Everything in the records below except the images should be output exactly as written.

_Data for the task_
Start of Block
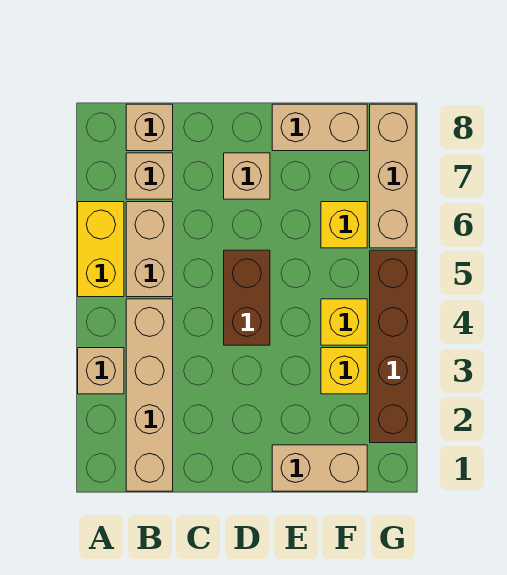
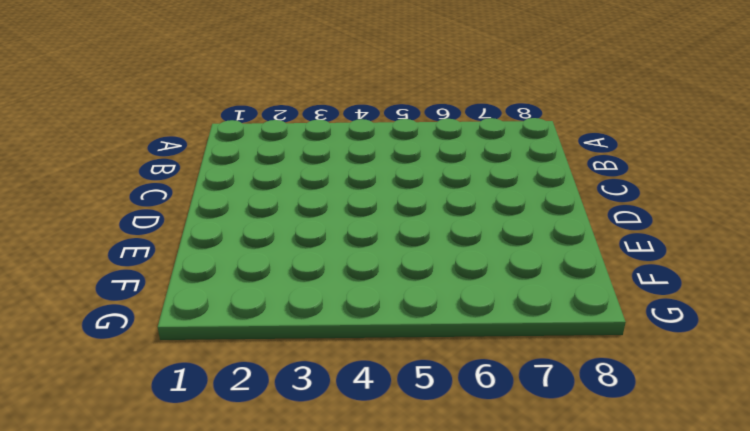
none -> tan brick A3 level 1
none -> yellow brick A5:A6 level 1
none -> tan brick B1:B4 level 1

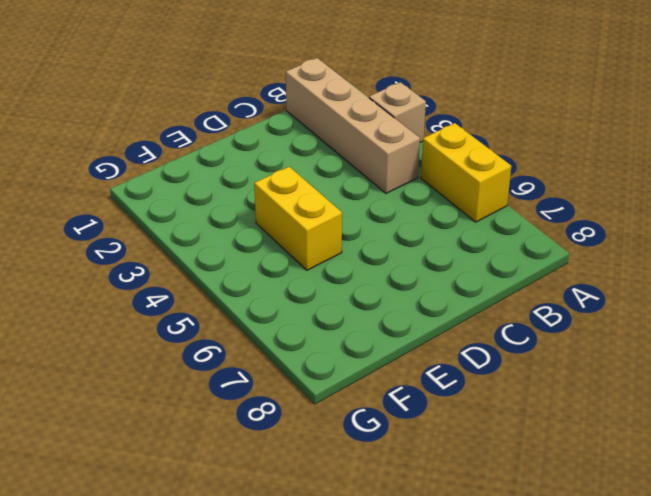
yellow brick E4:E5 level 1 -> none
none -> tan brick B5:B6 level 1
none -> tan brick B7 level 1
none -> tan brick B8 level 1

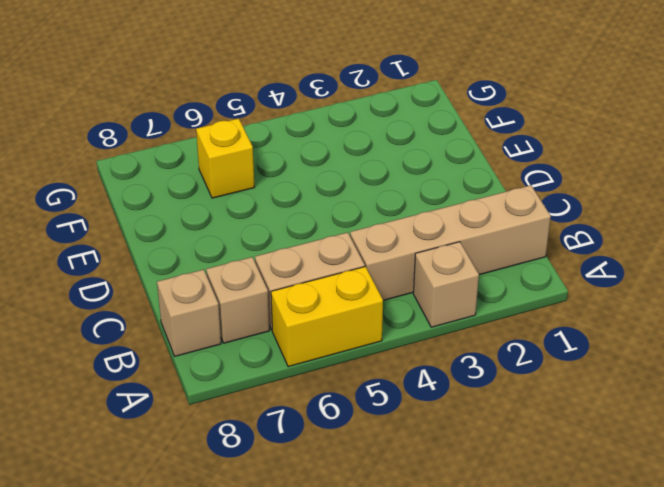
none -> brown brick D4:D5 level 1
none -> tan brick D7 level 1
none -> tan brick E1:F1 level 1

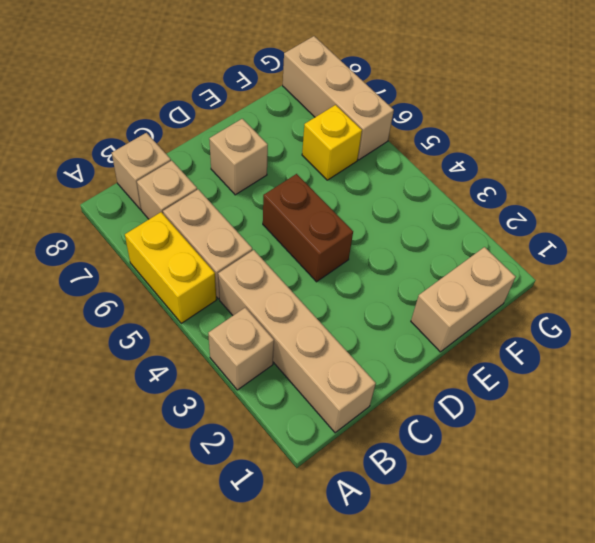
none -> tan brick E8:F8 level 1
none -> yellow brick F3 level 1
none -> yellow brick F4 level 1

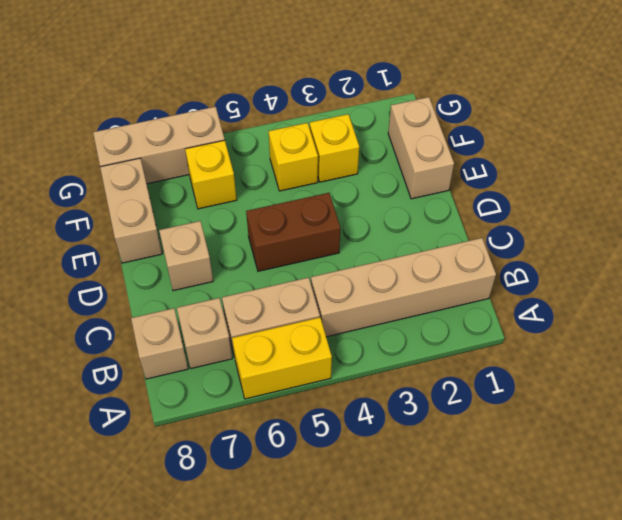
none -> tan brick A3 level 1
none -> brown brick G2:G5 level 1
End of Block
_Exercise answer_
none -> tan brick A3 level 1
none -> yellow brick A5:A6 level 1
none -> tan brick B1:B4 level 1

yellow brick E4:E5 level 1 -> none
none -> tan brick B5:B6 level 1
none -> tan brick B7 level 1
none -> tan brick B8 level 1

none -> brown brick D4:D5 level 1
none -> tan brick D7 level 1
none -> tan brick E1:F1 level 1

none -> tan brick E8:F8 level 1
none -> yellow brick F3 level 1
none -> yellow brick F4 level 1

none -> tan brick A3 level 1
none -> brown brick G2:G5 level 1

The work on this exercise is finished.